_Data for processing_

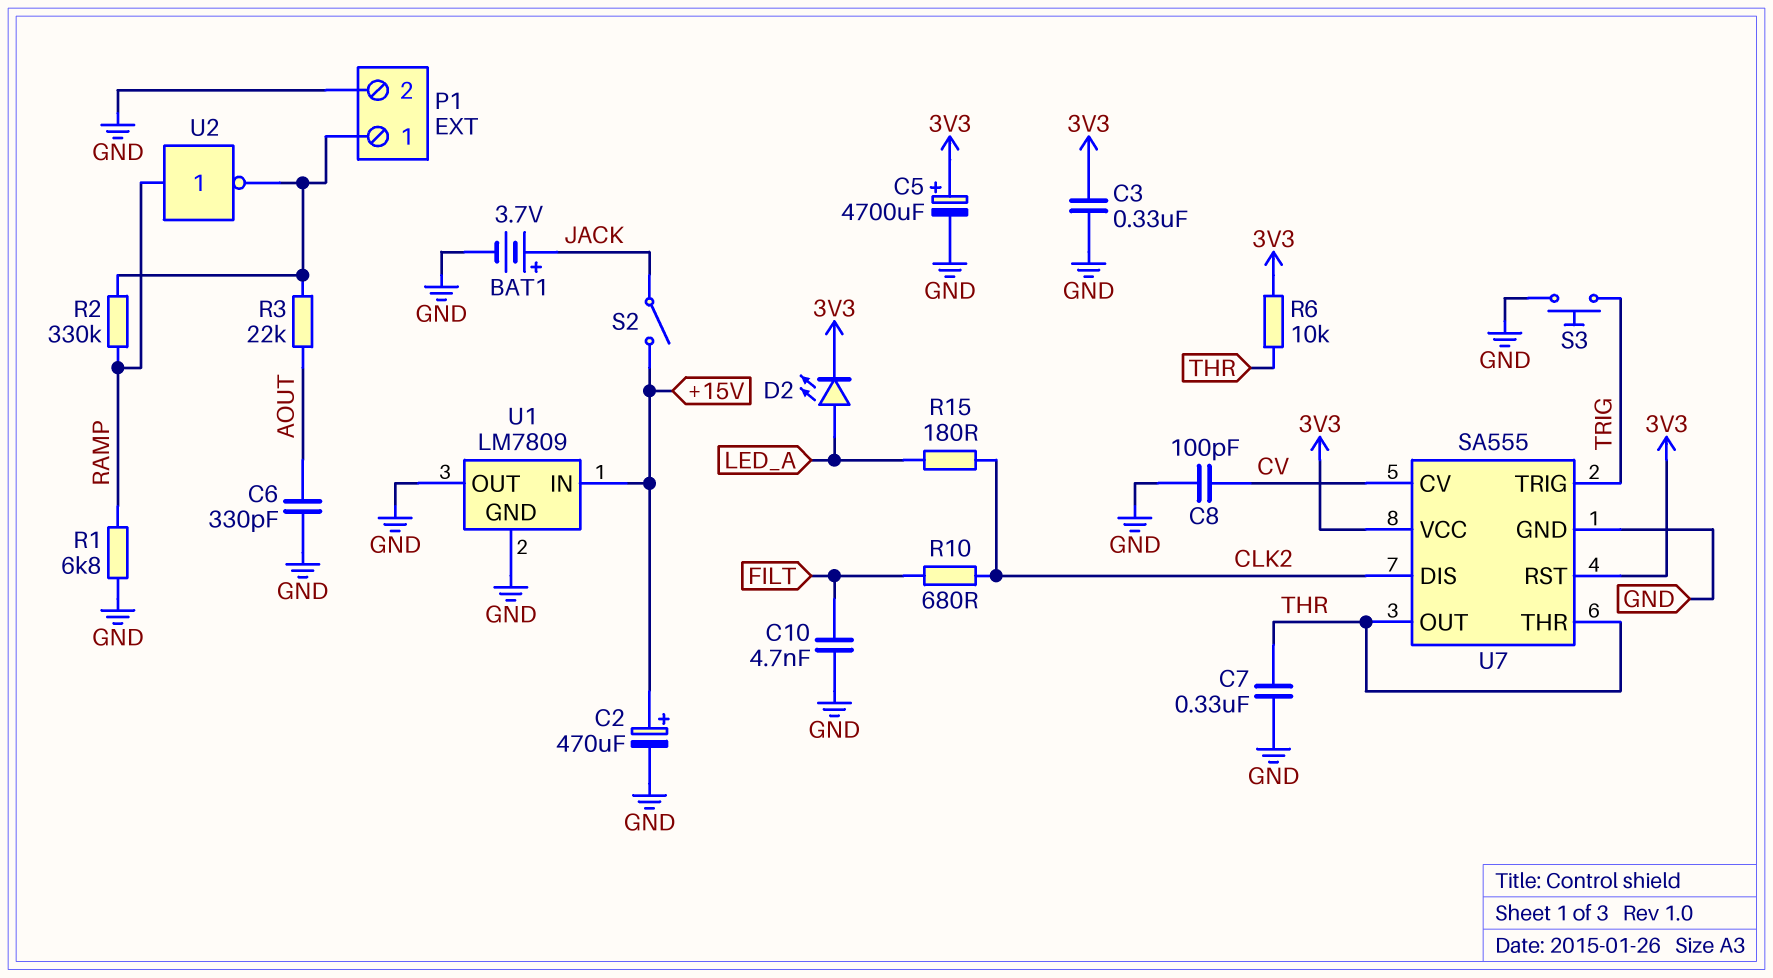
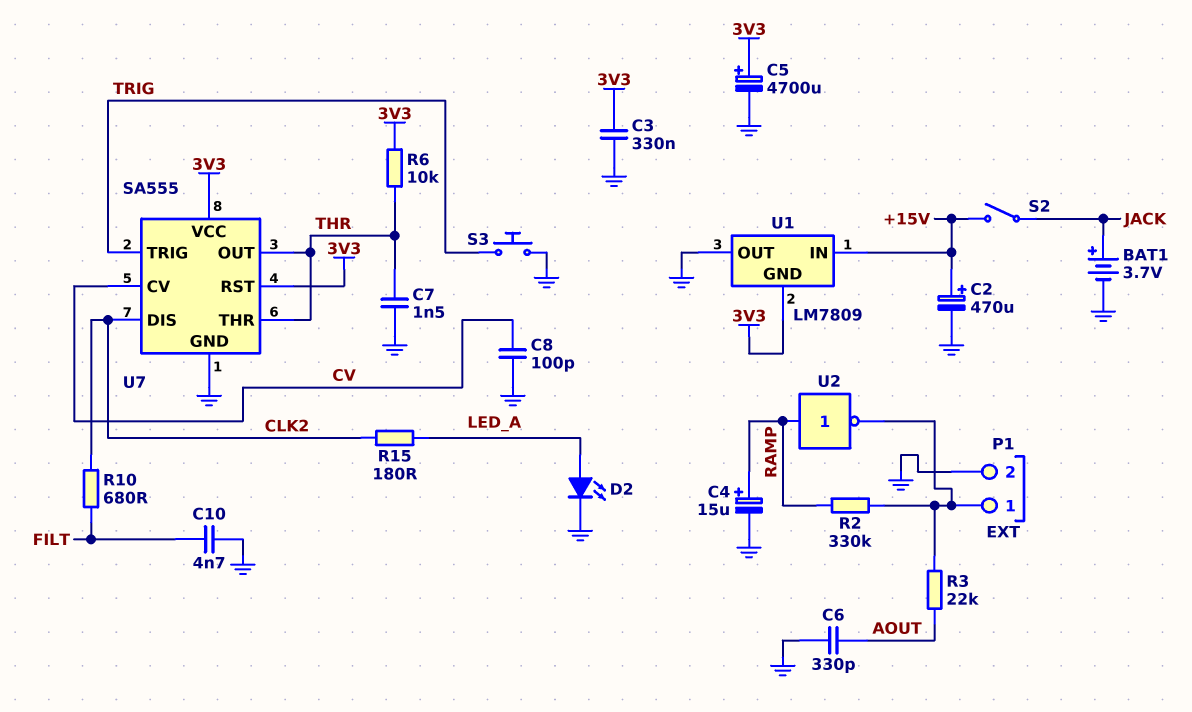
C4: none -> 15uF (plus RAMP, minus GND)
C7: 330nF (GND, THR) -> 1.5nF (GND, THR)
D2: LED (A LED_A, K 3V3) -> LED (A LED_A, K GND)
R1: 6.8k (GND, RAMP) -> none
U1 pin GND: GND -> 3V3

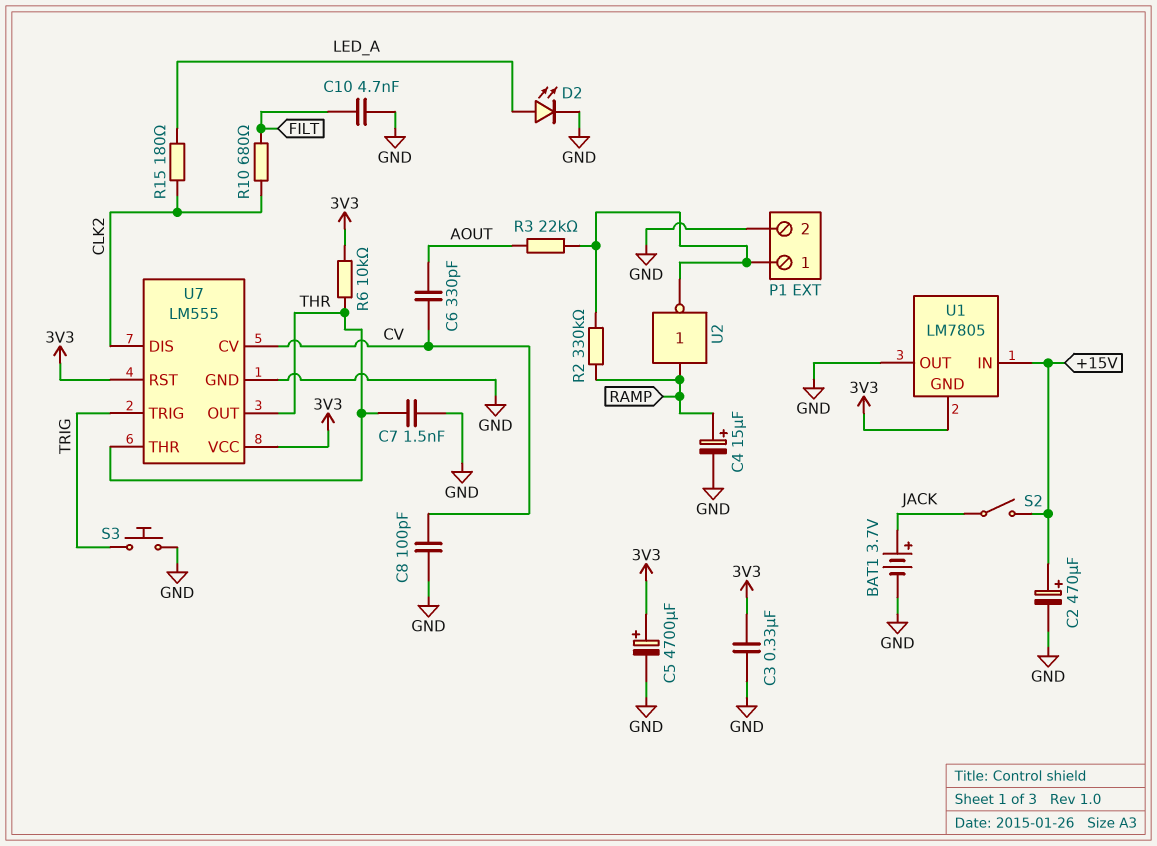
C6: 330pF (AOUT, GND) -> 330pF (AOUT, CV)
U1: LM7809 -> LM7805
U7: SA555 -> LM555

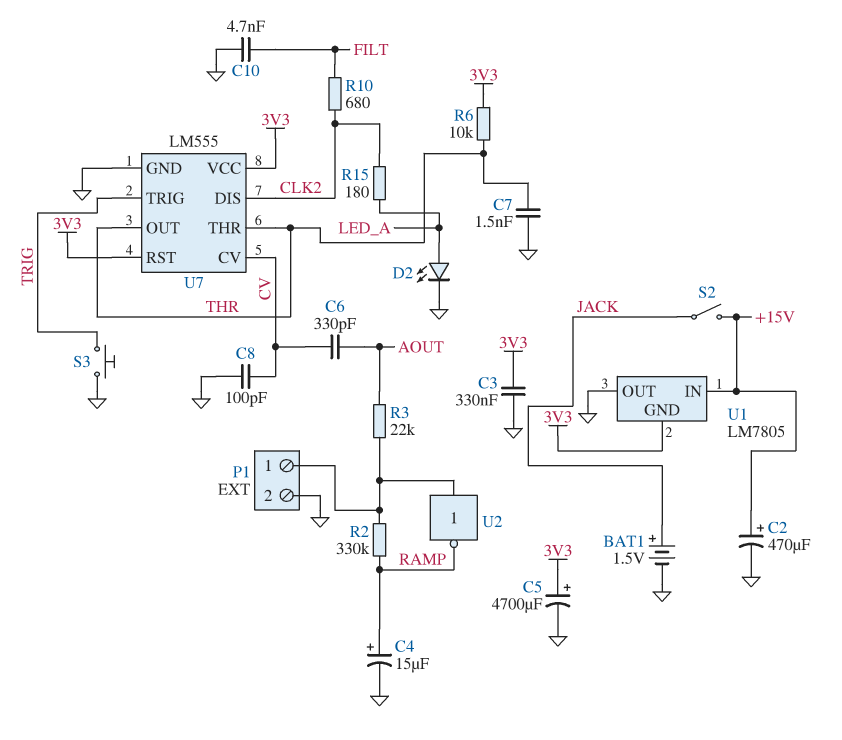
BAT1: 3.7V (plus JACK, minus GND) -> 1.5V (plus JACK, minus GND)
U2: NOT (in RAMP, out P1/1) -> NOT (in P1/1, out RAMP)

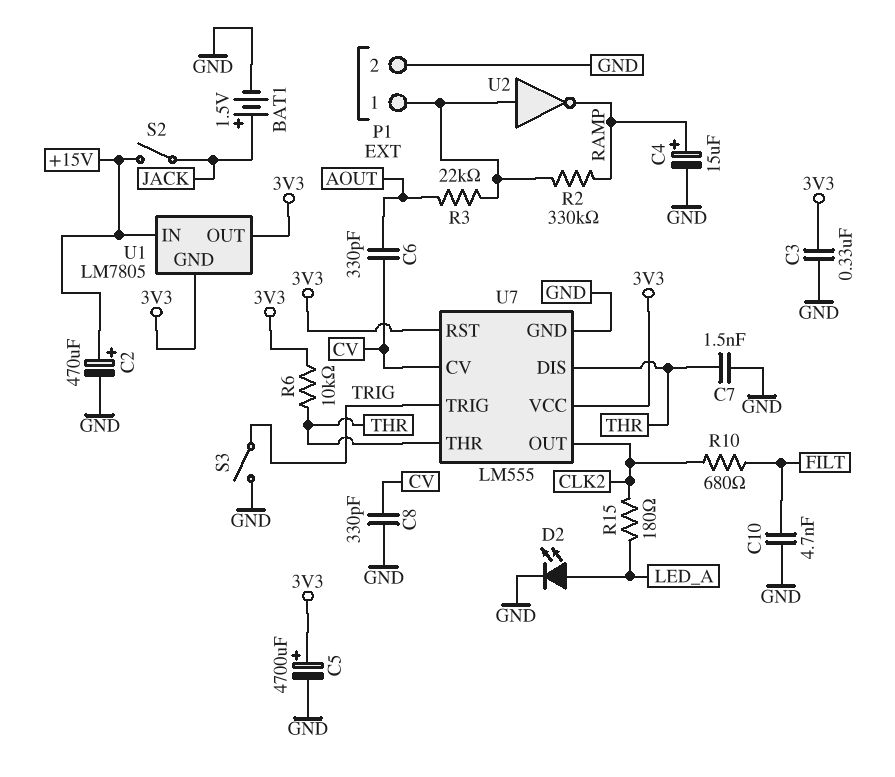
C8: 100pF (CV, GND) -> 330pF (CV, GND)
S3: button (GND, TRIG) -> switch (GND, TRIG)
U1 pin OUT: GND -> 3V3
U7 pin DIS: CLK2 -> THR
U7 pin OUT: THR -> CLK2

_Task to carry out_
Your answer must be the line containing "C8: 100pF (CV, GND) -> 330pF (CV, GND)" and every line after it through the end of the records above, reproduced exactly and alone.

_Your solution_
C8: 100pF (CV, GND) -> 330pF (CV, GND)
S3: button (GND, TRIG) -> switch (GND, TRIG)
U1 pin OUT: GND -> 3V3
U7 pin DIS: CLK2 -> THR
U7 pin OUT: THR -> CLK2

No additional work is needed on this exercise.